#### [WHAT YOU ARE ASKED TO DO]
Copy task. Retype the whole listing exactly, omitting any picture in it.

#### [LISTED RECORDS]

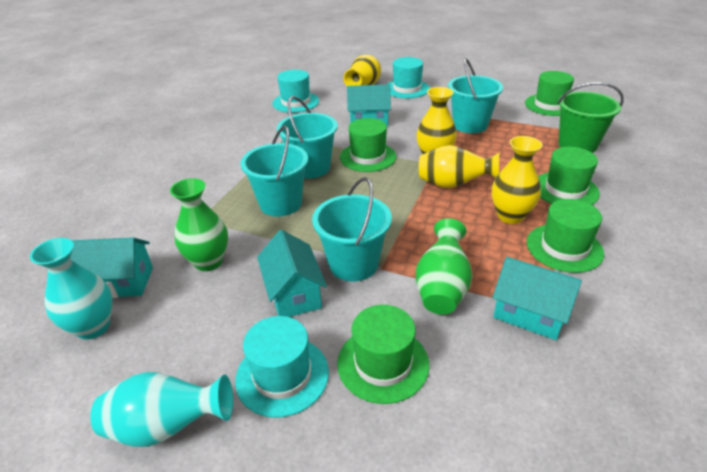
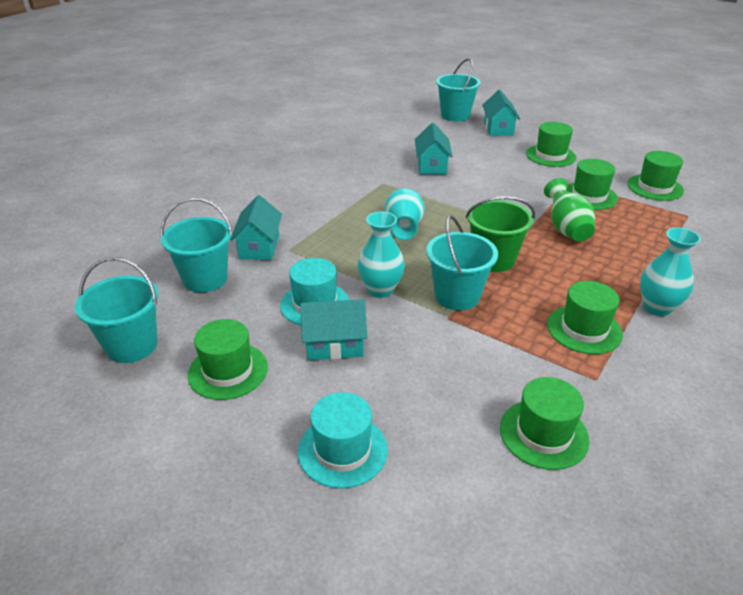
green hat: [337,305,429,404] [340,118,396,172] [525,71,574,116] [527,199,604,273] [538,147,600,205] = 5 -> [188,319,268,400] [500,377,589,470] [526,122,576,167] [547,281,623,354] [566,159,618,210] [627,151,684,201] = 6
green vase: [170,178,228,271] [416,218,473,315] = 2 -> [544,178,595,242] = 1
turquoise hat: [235,316,329,417] [273,70,319,113] [386,57,430,98] = 3 -> [280,258,350,326] [298,392,388,489] = 2
turquoise vase: [30,238,113,340] [90,372,233,447] = 2 -> [358,211,405,298] [384,188,425,240] [640,227,701,316] = 3
yellow vase: [344,55,381,86] [417,87,457,154] [419,145,499,188] [492,136,543,224] = 4 -> none = 0

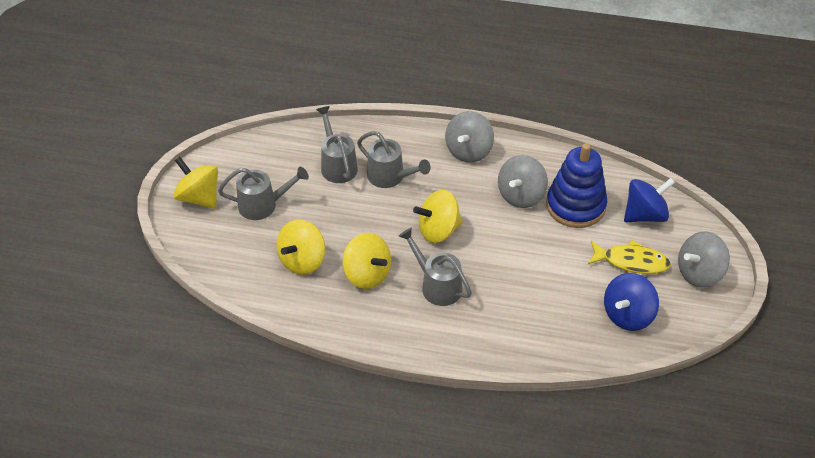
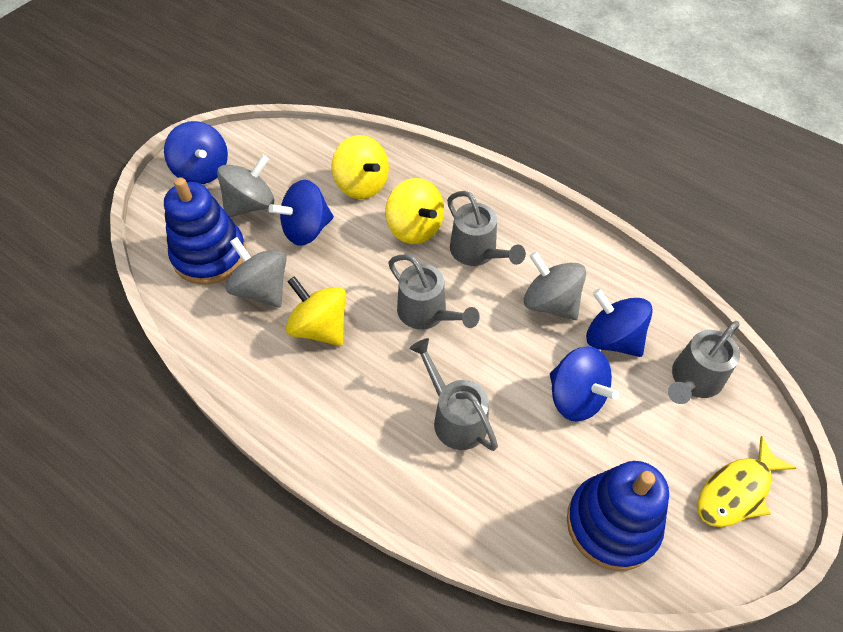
blue spinning top: [604,273,659,331] [624,178,675,222] = 2 -> [164,121,228,184] [268,180,334,246] [550,346,619,422] [586,288,653,357] = 4
blue stacking toy: [546,143,607,228] = 1 -> [164,177,247,284] [567,461,669,571] = 2
yellow spinning top: [173,157,218,209] [276,219,325,275] [342,233,391,289] [413,190,463,243] = 4 -> [286,276,346,346] [332,135,389,199] [385,178,444,244] = 3

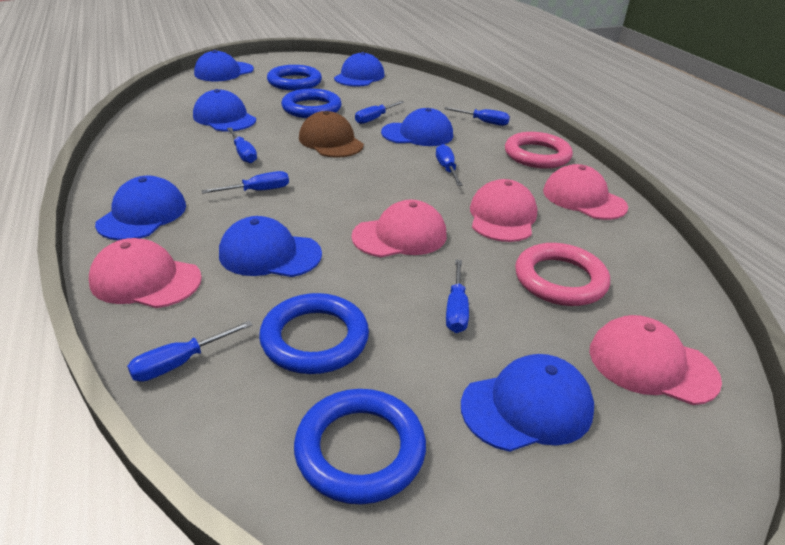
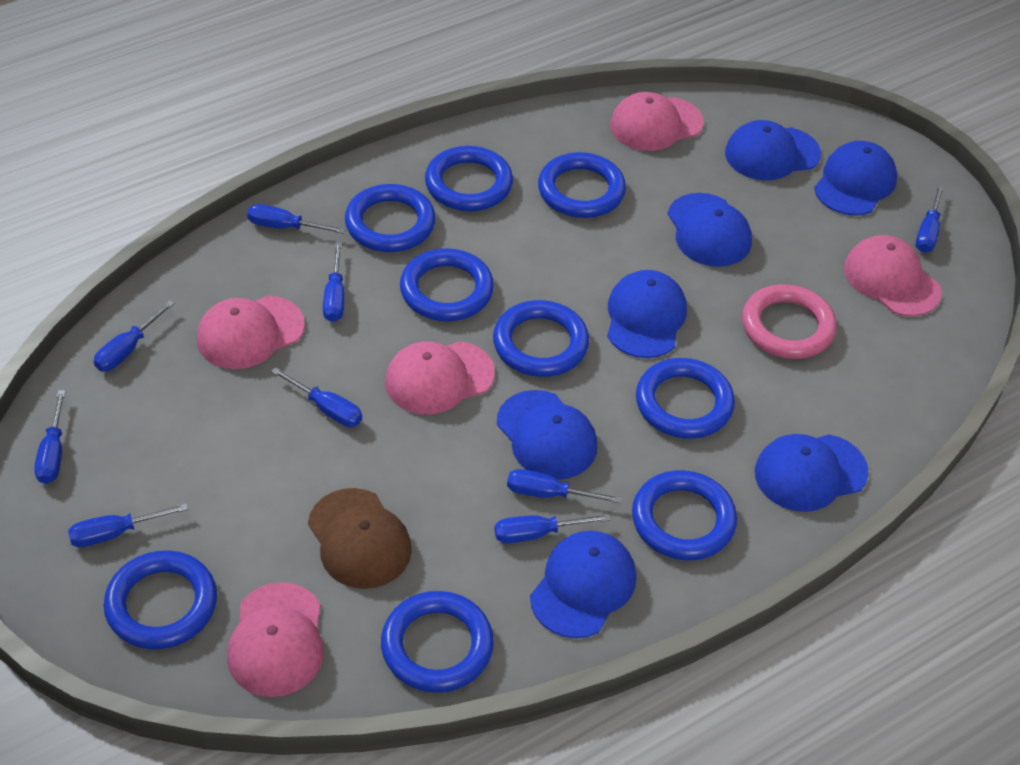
blue ring: [259,293,369,374] [267,65,322,90] [281,89,342,118] [294,389,426,505] = 4 -> [104,550,217,649] [345,184,435,252] [381,591,494,693] [400,248,494,321] [425,146,513,211] [493,300,589,377] [538,152,626,218] [632,470,737,560] [636,358,735,439] = 9
blue screwdriver: [127,321,253,382] [201,171,289,194] [227,127,257,163] [355,101,404,124] [436,144,463,186] [444,107,510,126] [446,260,469,333] = 7 -> [34,390,66,484] [68,503,188,547] [94,300,175,371] [247,204,346,234] [271,367,362,427] [323,243,344,322] [495,514,610,543] [507,469,621,503] [916,185,944,253] = 9
pink ring: [505,132,573,169] [515,243,610,306] = 2 -> [742,284,837,359] = 1

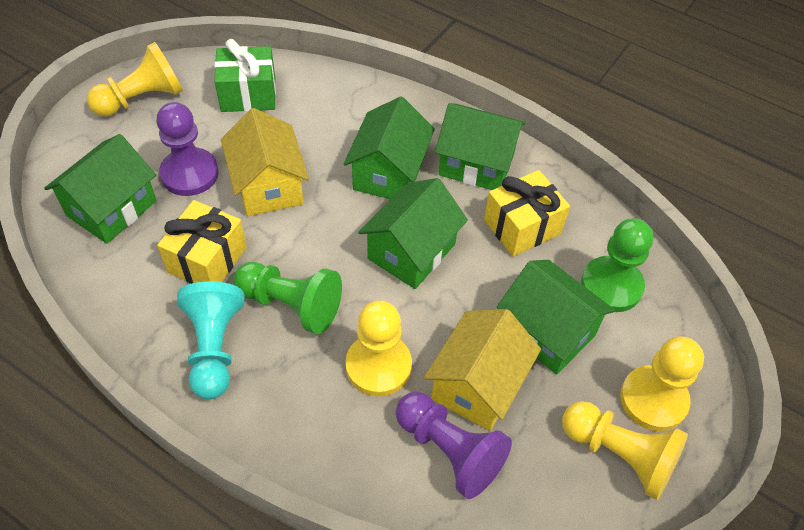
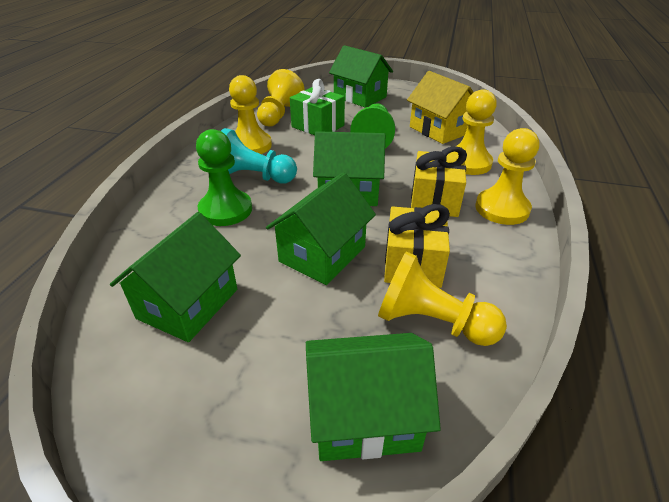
purple pawn: [156,102,219,196] [396,392,512,499] = 2 -> none = 0
yellow house: [221,108,309,216] [424,309,541,431] = 2 -> [407,71,474,144] = 1
yellow pawn: [87,42,183,117] [346,300,412,396] [562,401,688,500] [620,336,704,431] = 4 -> [229,75,272,154] [257,69,305,127] [378,251,507,346] [449,89,497,175] [476,128,539,225] = 5

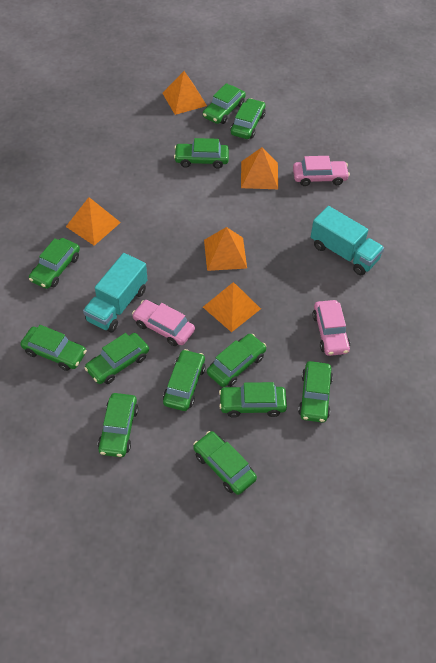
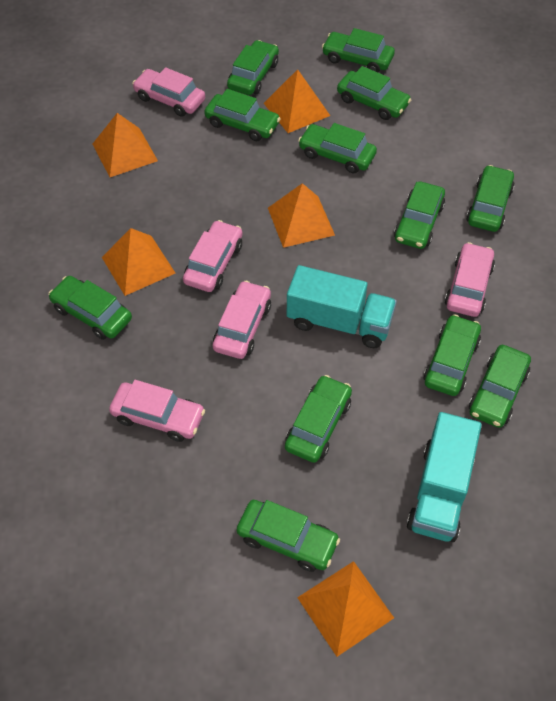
pink car: [132,300,195,346] [293,156,350,186] [312,300,350,356] = 3 -> [109,380,205,442] [132,67,205,117] [183,220,243,292] [213,281,271,359] [445,242,495,317] = 5

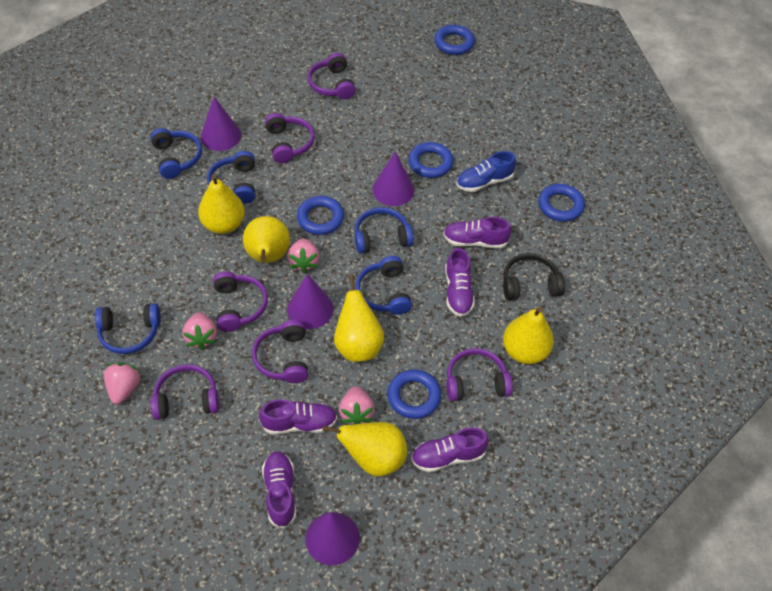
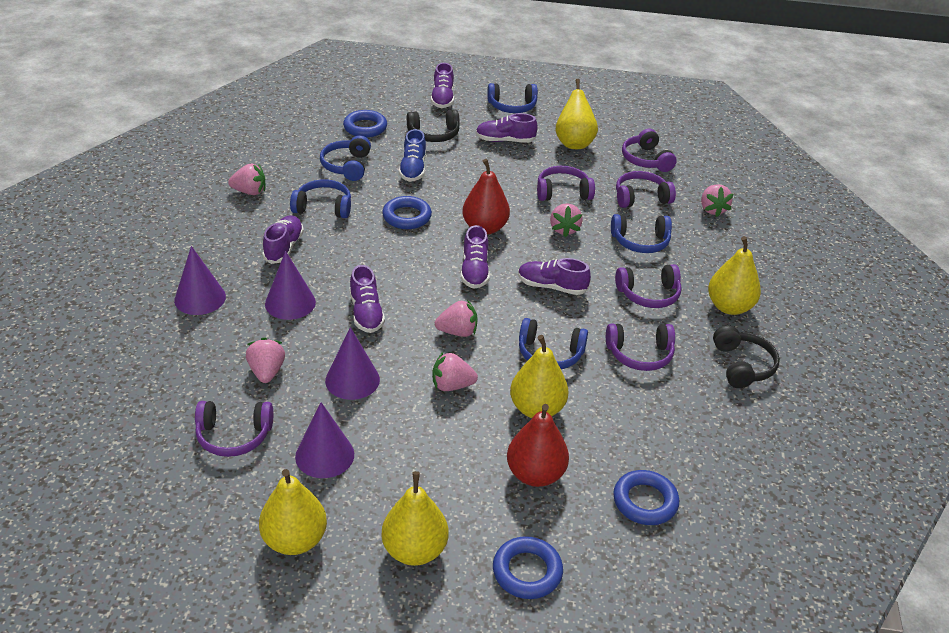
black headphones: [503,253,565,300] = 1 -> [407,109,460,142] [713,325,780,388] = 2
blue ring: [297,196,344,235] [387,369,441,419] [408,142,453,178] [434,25,475,55] [538,184,585,222] = 5 -> [343,110,387,138] [382,196,432,229] [493,536,563,599] [613,470,679,525] = 4
pink strawberry: [104,363,142,404] [182,312,217,350] [287,238,320,273] [339,386,375,425] = 4 -> [228,163,265,195] [246,337,285,383] [432,352,478,391] [435,300,478,337] [550,203,583,237] [701,184,733,217] = 6
purple shoe: [259,399,337,434] [262,451,296,529] [411,427,489,472] [443,217,511,249] [445,248,475,317] = 5 -> [262,215,304,264] [349,265,385,333] [431,63,454,108] [461,225,490,289] [476,113,538,143] [518,258,591,295] = 6
red pear: none = 0 -> [462,159,510,235] [507,404,569,487] = 2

#### [ANSWER]
green hat: [337,305,429,404] [340,118,396,172] [525,71,574,116] [527,199,604,273] [538,147,600,205] = 5 -> [188,319,268,400] [500,377,589,470] [526,122,576,167] [547,281,623,354] [566,159,618,210] [627,151,684,201] = 6
green vase: [170,178,228,271] [416,218,473,315] = 2 -> [544,178,595,242] = 1
turquoise hat: [235,316,329,417] [273,70,319,113] [386,57,430,98] = 3 -> [280,258,350,326] [298,392,388,489] = 2
turquoise vase: [30,238,113,340] [90,372,233,447] = 2 -> [358,211,405,298] [384,188,425,240] [640,227,701,316] = 3
yellow vase: [344,55,381,86] [417,87,457,154] [419,145,499,188] [492,136,543,224] = 4 -> none = 0

blue spinning top: [604,273,659,331] [624,178,675,222] = 2 -> [164,121,228,184] [268,180,334,246] [550,346,619,422] [586,288,653,357] = 4
blue stacking toy: [546,143,607,228] = 1 -> [164,177,247,284] [567,461,669,571] = 2
yellow spinning top: [173,157,218,209] [276,219,325,275] [342,233,391,289] [413,190,463,243] = 4 -> [286,276,346,346] [332,135,389,199] [385,178,444,244] = 3

blue ring: [259,293,369,374] [267,65,322,90] [281,89,342,118] [294,389,426,505] = 4 -> [104,550,217,649] [345,184,435,252] [381,591,494,693] [400,248,494,321] [425,146,513,211] [493,300,589,377] [538,152,626,218] [632,470,737,560] [636,358,735,439] = 9
blue screwdriver: [127,321,253,382] [201,171,289,194] [227,127,257,163] [355,101,404,124] [436,144,463,186] [444,107,510,126] [446,260,469,333] = 7 -> [34,390,66,484] [68,503,188,547] [94,300,175,371] [247,204,346,234] [271,367,362,427] [323,243,344,322] [495,514,610,543] [507,469,621,503] [916,185,944,253] = 9
pink ring: [505,132,573,169] [515,243,610,306] = 2 -> [742,284,837,359] = 1

purple pawn: [156,102,219,196] [396,392,512,499] = 2 -> none = 0
yellow house: [221,108,309,216] [424,309,541,431] = 2 -> [407,71,474,144] = 1
yellow pawn: [87,42,183,117] [346,300,412,396] [562,401,688,500] [620,336,704,431] = 4 -> [229,75,272,154] [257,69,305,127] [378,251,507,346] [449,89,497,175] [476,128,539,225] = 5

pink car: [132,300,195,346] [293,156,350,186] [312,300,350,356] = 3 -> [109,380,205,442] [132,67,205,117] [183,220,243,292] [213,281,271,359] [445,242,495,317] = 5

black headphones: [503,253,565,300] = 1 -> [407,109,460,142] [713,325,780,388] = 2
blue ring: [297,196,344,235] [387,369,441,419] [408,142,453,178] [434,25,475,55] [538,184,585,222] = 5 -> [343,110,387,138] [382,196,432,229] [493,536,563,599] [613,470,679,525] = 4
pink strawberry: [104,363,142,404] [182,312,217,350] [287,238,320,273] [339,386,375,425] = 4 -> [228,163,265,195] [246,337,285,383] [432,352,478,391] [435,300,478,337] [550,203,583,237] [701,184,733,217] = 6
purple shoe: [259,399,337,434] [262,451,296,529] [411,427,489,472] [443,217,511,249] [445,248,475,317] = 5 -> [262,215,304,264] [349,265,385,333] [431,63,454,108] [461,225,490,289] [476,113,538,143] [518,258,591,295] = 6
red pear: none = 0 -> [462,159,510,235] [507,404,569,487] = 2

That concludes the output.